(Saved data entries)
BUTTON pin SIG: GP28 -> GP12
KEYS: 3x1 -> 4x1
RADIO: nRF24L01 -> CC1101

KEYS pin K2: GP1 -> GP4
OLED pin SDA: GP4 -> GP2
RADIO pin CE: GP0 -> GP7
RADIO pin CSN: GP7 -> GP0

Problem details: Reproduce the records above in full and with exact wording.

Answer for this exercise:
BUTTON pin SIG: GP28 -> GP12
KEYS: 3x1 -> 4x1
RADIO: nRF24L01 -> CC1101

KEYS pin K2: GP1 -> GP4
OLED pin SDA: GP4 -> GP2
RADIO pin CE: GP0 -> GP7
RADIO pin CSN: GP7 -> GP0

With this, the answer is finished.